▶ **Goal**
Collect each line in the entries below that contains the string "shortInstrumentName", copying every such line in full.

▶ **Excerpted data**
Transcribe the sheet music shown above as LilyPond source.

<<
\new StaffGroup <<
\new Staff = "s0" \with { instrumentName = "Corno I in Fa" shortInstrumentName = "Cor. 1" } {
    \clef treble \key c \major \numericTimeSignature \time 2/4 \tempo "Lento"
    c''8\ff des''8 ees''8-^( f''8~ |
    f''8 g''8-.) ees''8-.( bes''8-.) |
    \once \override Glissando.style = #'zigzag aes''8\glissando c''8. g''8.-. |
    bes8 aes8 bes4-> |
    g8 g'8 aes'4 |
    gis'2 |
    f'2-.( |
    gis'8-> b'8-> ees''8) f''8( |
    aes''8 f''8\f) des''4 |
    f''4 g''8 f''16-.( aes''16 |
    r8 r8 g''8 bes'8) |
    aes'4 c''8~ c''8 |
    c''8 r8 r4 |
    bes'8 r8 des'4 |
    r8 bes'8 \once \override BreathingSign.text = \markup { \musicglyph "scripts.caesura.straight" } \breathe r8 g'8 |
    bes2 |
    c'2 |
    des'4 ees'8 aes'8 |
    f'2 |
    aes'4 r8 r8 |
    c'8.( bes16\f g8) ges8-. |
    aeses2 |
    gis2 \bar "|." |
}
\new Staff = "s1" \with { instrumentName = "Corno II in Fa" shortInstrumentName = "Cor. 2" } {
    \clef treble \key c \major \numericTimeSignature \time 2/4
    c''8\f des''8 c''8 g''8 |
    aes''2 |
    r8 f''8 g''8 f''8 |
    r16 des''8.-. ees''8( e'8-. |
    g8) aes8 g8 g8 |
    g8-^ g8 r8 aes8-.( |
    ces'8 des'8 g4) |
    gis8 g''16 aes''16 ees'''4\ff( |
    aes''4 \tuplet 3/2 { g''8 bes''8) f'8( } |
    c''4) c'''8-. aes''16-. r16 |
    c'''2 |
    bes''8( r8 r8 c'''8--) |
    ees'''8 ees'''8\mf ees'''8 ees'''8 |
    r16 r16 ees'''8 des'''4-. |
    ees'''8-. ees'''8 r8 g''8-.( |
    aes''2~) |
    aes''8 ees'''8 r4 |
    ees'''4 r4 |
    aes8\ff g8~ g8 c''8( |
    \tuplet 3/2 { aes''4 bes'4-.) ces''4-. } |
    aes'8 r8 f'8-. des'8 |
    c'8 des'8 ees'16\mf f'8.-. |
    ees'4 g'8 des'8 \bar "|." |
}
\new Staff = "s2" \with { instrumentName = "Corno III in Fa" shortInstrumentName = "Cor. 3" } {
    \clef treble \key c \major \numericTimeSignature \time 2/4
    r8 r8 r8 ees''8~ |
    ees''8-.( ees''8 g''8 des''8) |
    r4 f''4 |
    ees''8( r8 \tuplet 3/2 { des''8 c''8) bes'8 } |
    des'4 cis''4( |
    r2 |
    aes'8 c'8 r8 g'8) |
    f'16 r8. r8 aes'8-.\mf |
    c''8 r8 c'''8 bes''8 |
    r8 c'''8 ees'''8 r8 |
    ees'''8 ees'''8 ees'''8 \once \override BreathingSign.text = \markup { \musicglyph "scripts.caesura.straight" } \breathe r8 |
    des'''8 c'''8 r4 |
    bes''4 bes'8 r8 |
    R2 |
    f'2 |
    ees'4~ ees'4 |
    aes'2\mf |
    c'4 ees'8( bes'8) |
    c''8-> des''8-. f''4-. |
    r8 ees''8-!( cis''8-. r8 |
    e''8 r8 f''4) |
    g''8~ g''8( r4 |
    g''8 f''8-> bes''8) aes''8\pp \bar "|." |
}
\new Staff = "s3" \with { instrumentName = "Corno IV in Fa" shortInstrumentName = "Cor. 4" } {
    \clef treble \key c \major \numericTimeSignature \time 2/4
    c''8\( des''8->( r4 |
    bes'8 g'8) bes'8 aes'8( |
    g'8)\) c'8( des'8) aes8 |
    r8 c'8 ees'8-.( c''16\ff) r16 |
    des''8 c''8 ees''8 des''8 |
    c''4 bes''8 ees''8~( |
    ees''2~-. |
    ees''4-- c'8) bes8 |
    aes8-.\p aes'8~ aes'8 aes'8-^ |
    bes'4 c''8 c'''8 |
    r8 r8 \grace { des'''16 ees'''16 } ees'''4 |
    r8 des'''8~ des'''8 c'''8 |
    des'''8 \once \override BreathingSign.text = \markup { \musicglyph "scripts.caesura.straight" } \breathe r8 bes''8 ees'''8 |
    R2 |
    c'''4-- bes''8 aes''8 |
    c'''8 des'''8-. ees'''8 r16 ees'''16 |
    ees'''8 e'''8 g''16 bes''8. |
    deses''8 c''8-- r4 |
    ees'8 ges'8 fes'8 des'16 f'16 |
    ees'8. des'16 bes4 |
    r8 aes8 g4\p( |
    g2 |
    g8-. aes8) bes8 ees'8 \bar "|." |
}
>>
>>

▶ **Result for this task**
\new Staff = "s0" \with { instrumentName = "Corno I in Fa" shortInstrumentName = "Cor. 1" } {
\new Staff = "s1" \with { instrumentName = "Corno II in Fa" shortInstrumentName = "Cor. 2" } {
\new Staff = "s2" \with { instrumentName = "Corno III in Fa" shortInstrumentName = "Cor. 3" } {
\new Staff = "s3" \with { instrumentName = "Corno IV in Fa" shortInstrumentName = "Cor. 4" } {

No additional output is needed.